Treat the line containing "J4 pin 3: +12V -> N004" as the first line of the answer and the last line of the data as its final line, reproducing every line between exactly.

╭─ Data

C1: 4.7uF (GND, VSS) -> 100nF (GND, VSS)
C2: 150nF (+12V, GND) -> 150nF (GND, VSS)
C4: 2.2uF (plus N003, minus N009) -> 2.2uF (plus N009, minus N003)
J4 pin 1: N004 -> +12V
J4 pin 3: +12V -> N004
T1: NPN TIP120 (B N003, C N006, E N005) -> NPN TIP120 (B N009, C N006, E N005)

╰─

Response area:
J4 pin 3: +12V -> N004
T1: NPN TIP120 (B N003, C N006, E N005) -> NPN TIP120 (B N009, C N006, E N005)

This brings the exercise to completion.